(Stored data)
....................
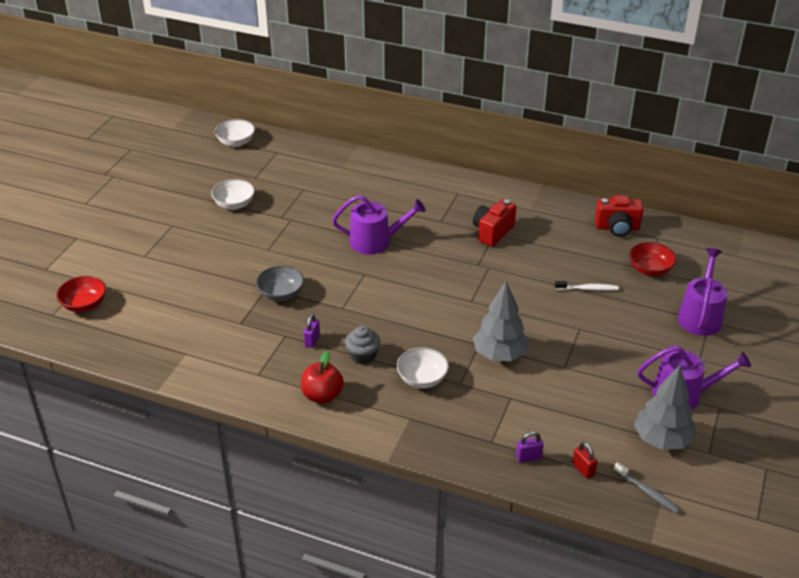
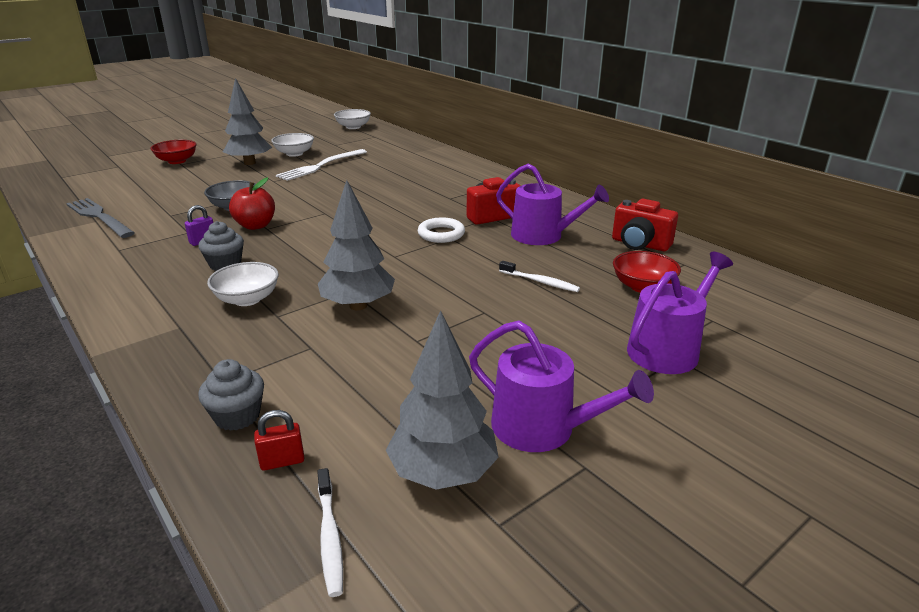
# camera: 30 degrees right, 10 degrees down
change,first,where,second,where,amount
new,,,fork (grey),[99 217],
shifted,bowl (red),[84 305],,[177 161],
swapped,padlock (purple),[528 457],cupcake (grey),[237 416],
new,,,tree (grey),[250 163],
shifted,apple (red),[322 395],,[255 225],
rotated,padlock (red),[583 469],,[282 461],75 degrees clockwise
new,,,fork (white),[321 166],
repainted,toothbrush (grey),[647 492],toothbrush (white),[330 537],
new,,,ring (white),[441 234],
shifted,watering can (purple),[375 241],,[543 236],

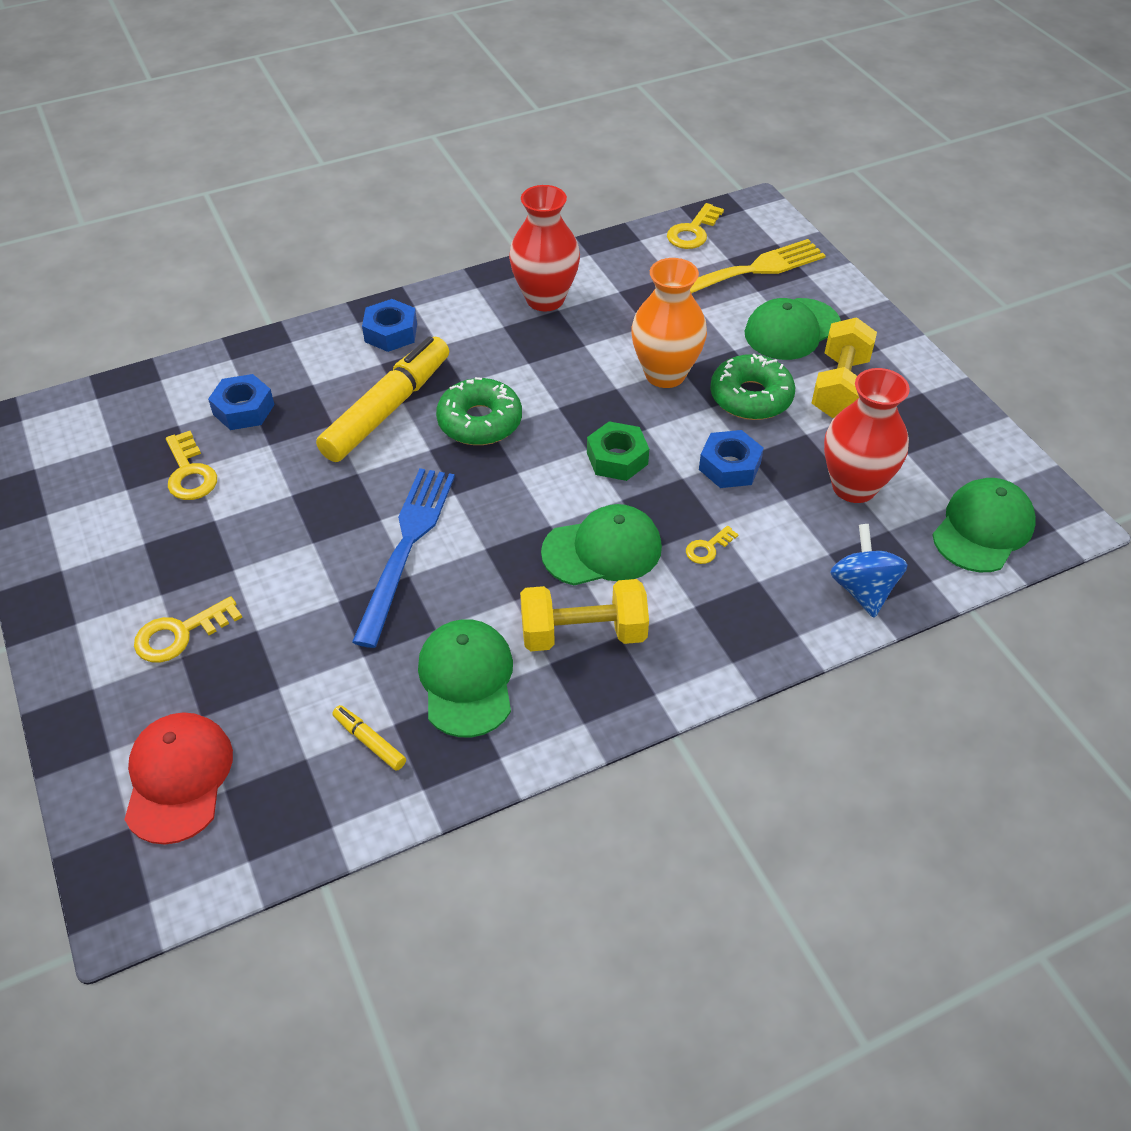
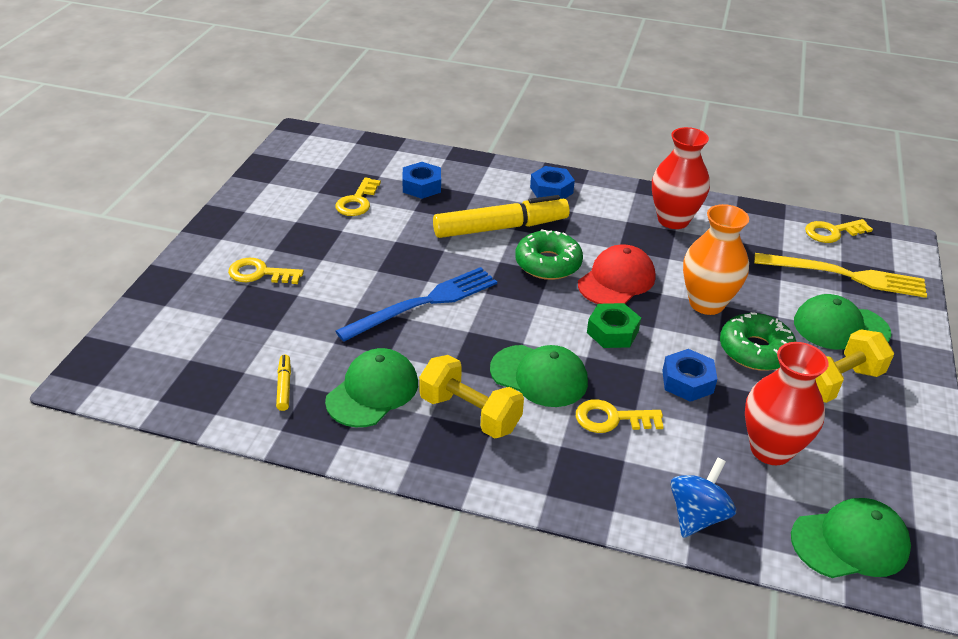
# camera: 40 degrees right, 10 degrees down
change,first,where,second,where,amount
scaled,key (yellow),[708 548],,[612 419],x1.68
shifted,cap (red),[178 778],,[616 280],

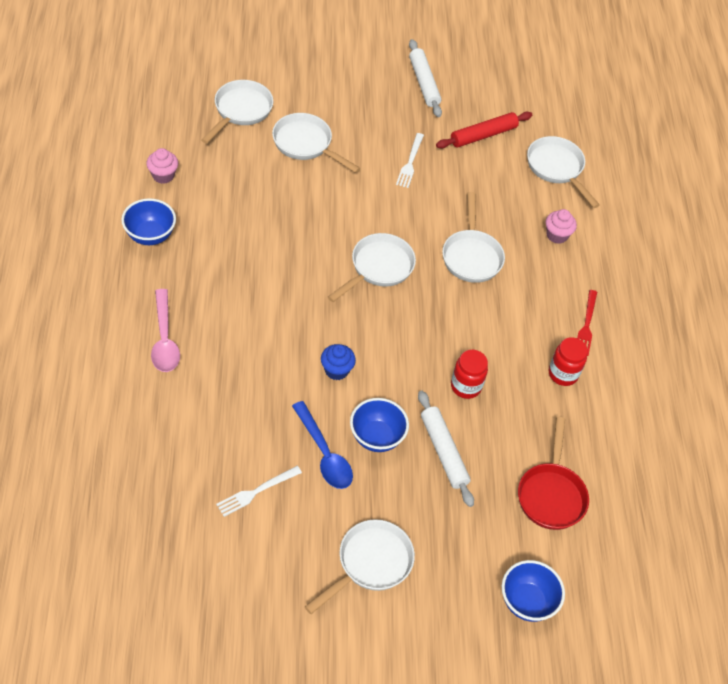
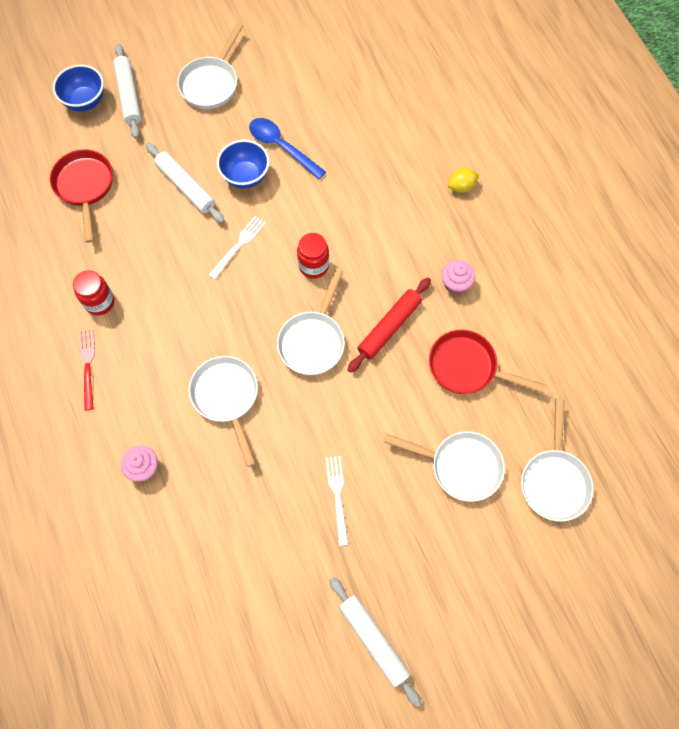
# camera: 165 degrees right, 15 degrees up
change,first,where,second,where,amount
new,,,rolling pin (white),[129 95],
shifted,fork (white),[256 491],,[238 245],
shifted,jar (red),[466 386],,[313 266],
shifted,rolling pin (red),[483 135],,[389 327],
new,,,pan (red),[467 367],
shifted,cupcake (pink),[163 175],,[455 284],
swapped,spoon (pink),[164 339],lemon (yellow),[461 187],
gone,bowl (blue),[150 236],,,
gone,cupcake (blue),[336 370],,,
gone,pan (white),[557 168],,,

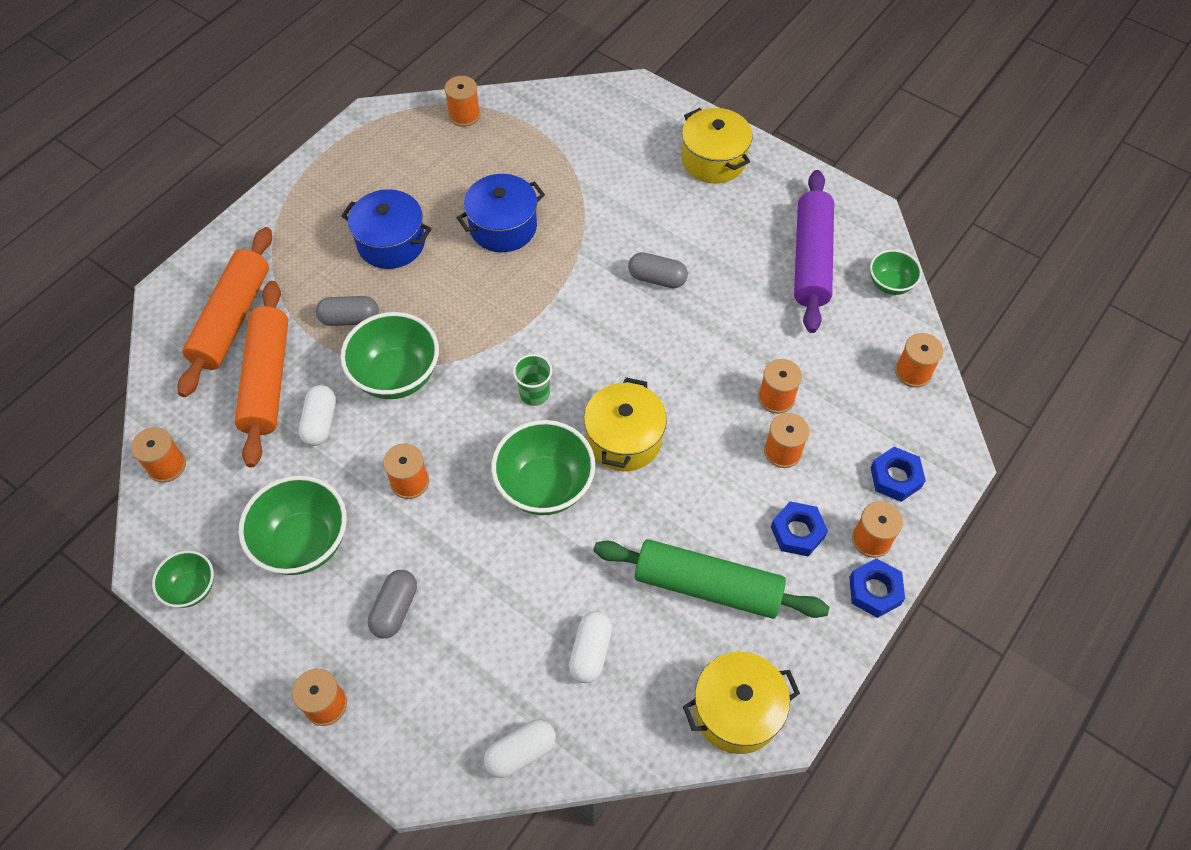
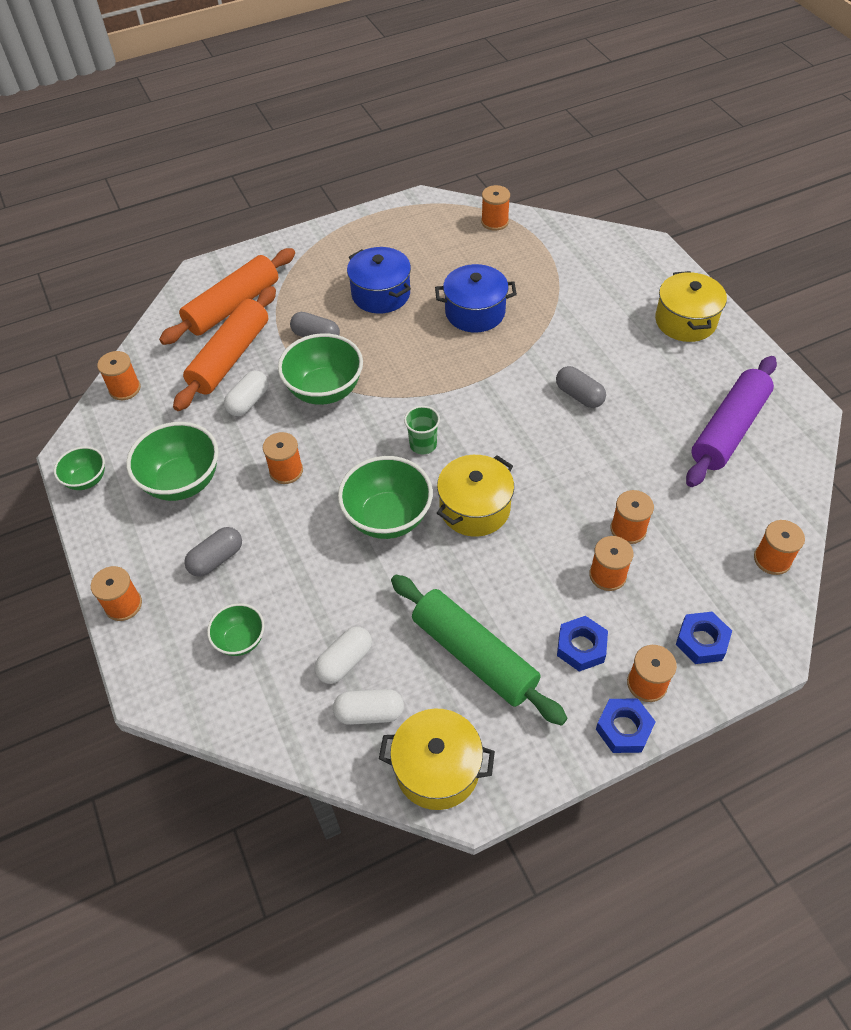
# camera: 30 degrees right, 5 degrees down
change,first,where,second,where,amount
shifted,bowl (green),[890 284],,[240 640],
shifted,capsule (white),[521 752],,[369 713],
....................
▸ **What is needed**: Wherever a picture appears, omit it; copy the rest of the data exactly.

▸ **Task output**:
# camera: 30 degrees right, 10 degrees down
change,first,where,second,where,amount
new,,,fork (grey),[99 217],
shifted,bowl (red),[84 305],,[177 161],
swapped,padlock (purple),[528 457],cupcake (grey),[237 416],
new,,,tree (grey),[250 163],
shifted,apple (red),[322 395],,[255 225],
rotated,padlock (red),[583 469],,[282 461],75 degrees clockwise
new,,,fork (white),[321 166],
repainted,toothbrush (grey),[647 492],toothbrush (white),[330 537],
new,,,ring (white),[441 234],
shifted,watering can (purple),[375 241],,[543 236],

# camera: 40 degrees right, 10 degrees down
change,first,where,second,where,amount
scaled,key (yellow),[708 548],,[612 419],x1.68
shifted,cap (red),[178 778],,[616 280],

# camera: 165 degrees right, 15 degrees up
change,first,where,second,where,amount
new,,,rolling pin (white),[129 95],
shifted,fork (white),[256 491],,[238 245],
shifted,jar (red),[466 386],,[313 266],
shifted,rolling pin (red),[483 135],,[389 327],
new,,,pan (red),[467 367],
shifted,cupcake (pink),[163 175],,[455 284],
swapped,spoon (pink),[164 339],lemon (yellow),[461 187],
gone,bowl (blue),[150 236],,,
gone,cupcake (blue),[336 370],,,
gone,pan (white),[557 168],,,

# camera: 30 degrees right, 5 degrees down
change,first,where,second,where,amount
shifted,bowl (green),[890 284],,[240 640],
shifted,capsule (white),[521 752],,[369 713],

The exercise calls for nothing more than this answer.